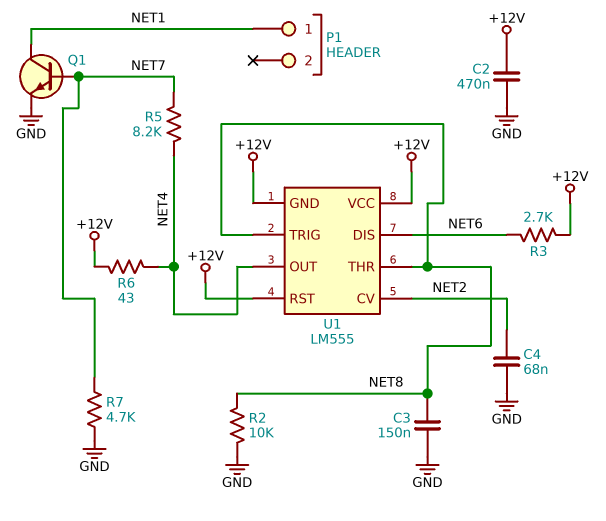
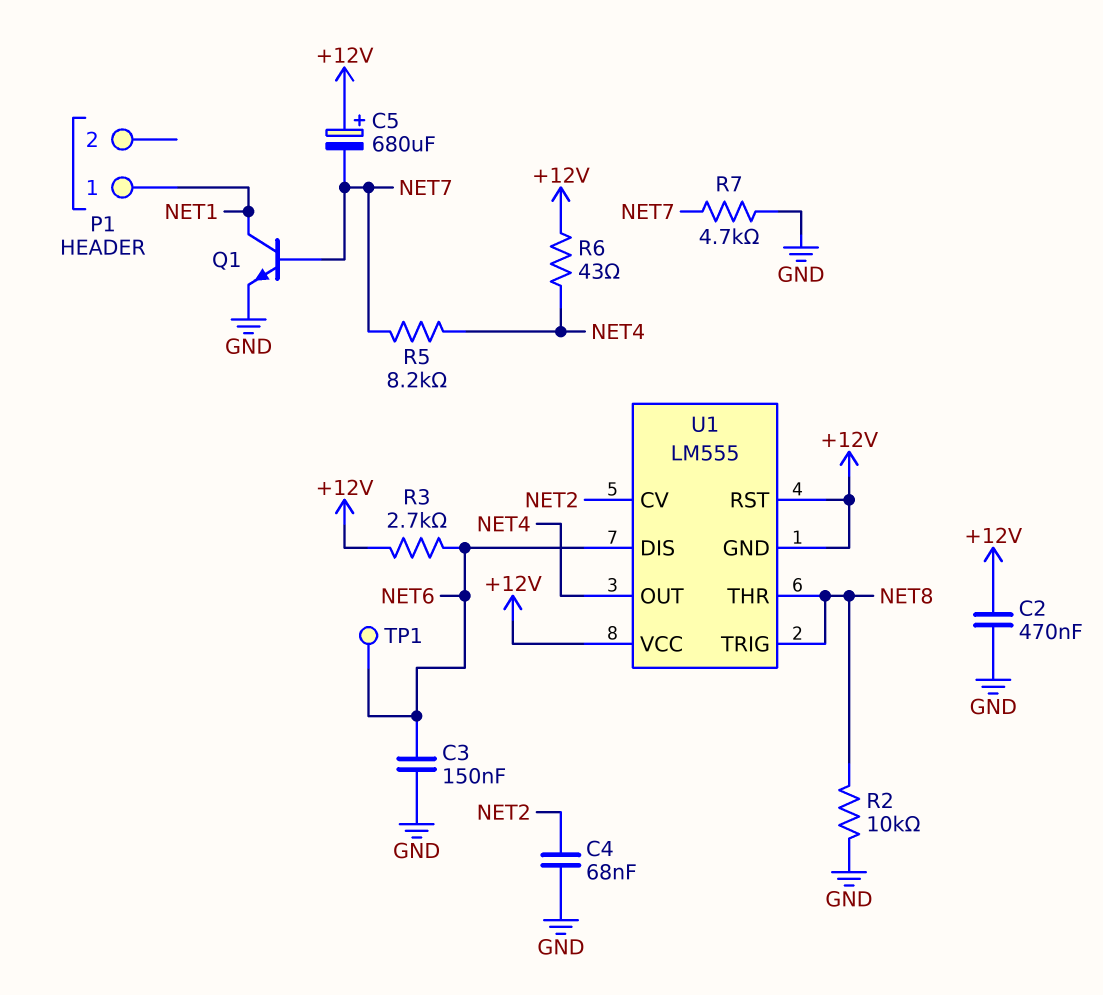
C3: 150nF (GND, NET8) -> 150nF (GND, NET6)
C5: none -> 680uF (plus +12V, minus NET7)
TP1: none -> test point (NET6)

• • • • • • •

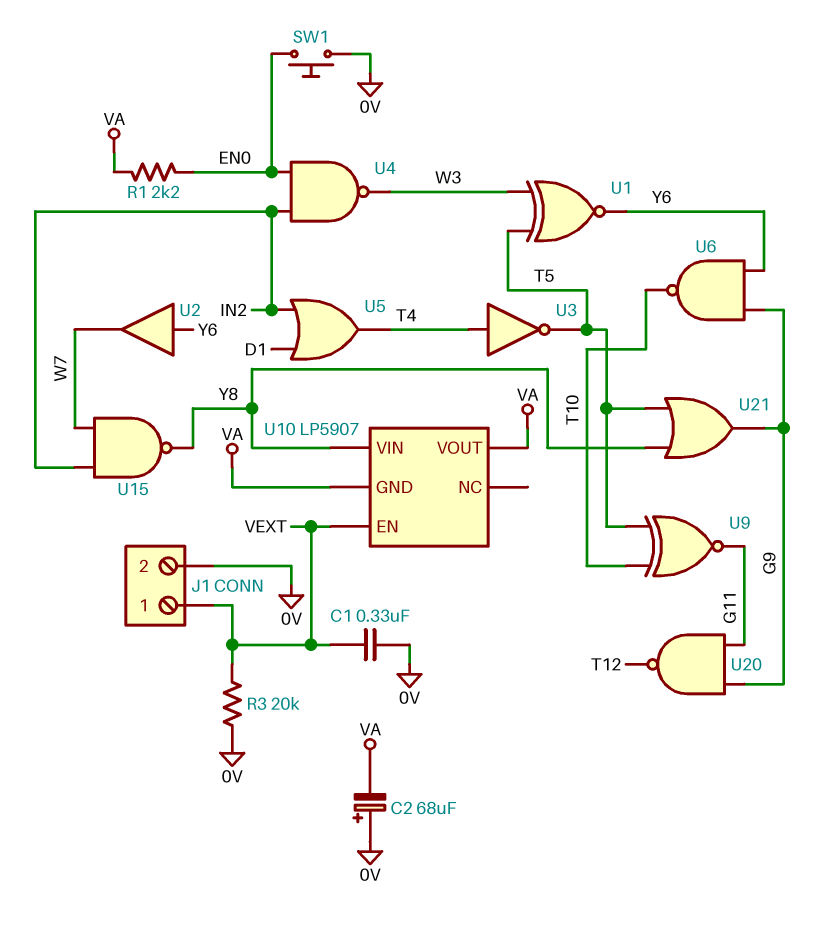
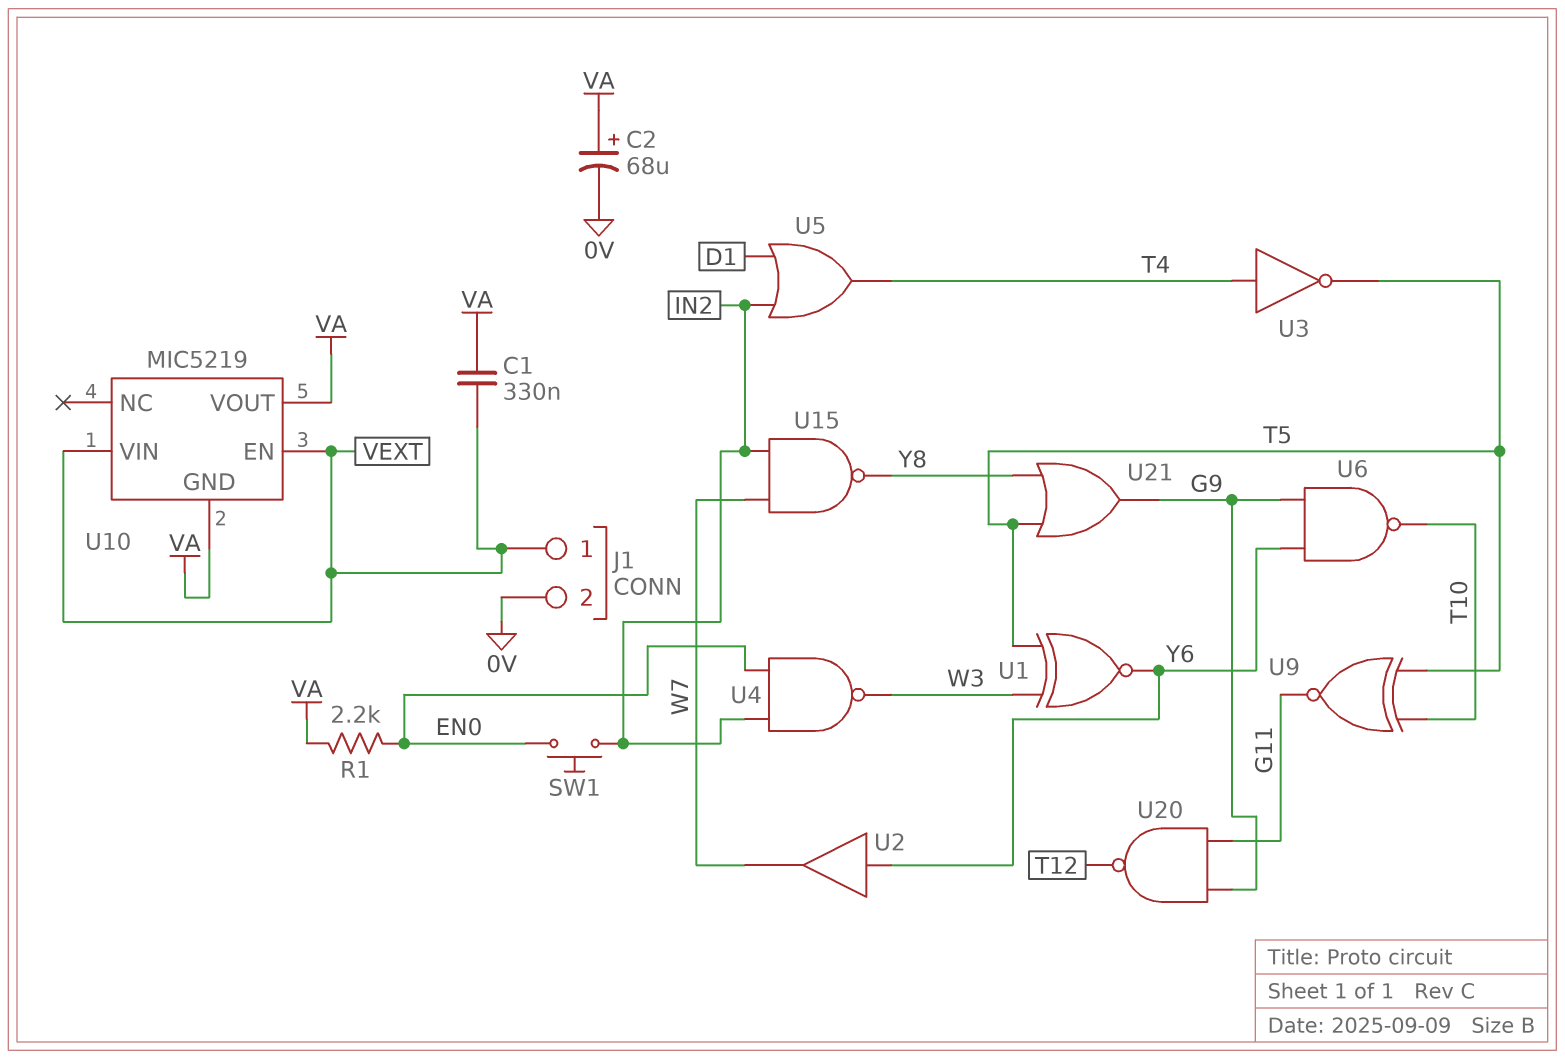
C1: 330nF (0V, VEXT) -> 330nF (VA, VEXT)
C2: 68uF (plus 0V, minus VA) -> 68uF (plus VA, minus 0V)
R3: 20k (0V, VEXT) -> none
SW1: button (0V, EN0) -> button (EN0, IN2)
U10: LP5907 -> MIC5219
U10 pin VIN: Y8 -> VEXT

• • • • • • •

**WORK REQUEST**
Nothing should appear in the answer except the lines above from the line with "R3: 20k (0V, VEXT) -> none" through the line with "U10 pin VIN: Y8 -> VEXT", both included, written out exactly.

**THE ANSWER**
R3: 20k (0V, VEXT) -> none
SW1: button (0V, EN0) -> button (EN0, IN2)
U10: LP5907 -> MIC5219
U10 pin VIN: Y8 -> VEXT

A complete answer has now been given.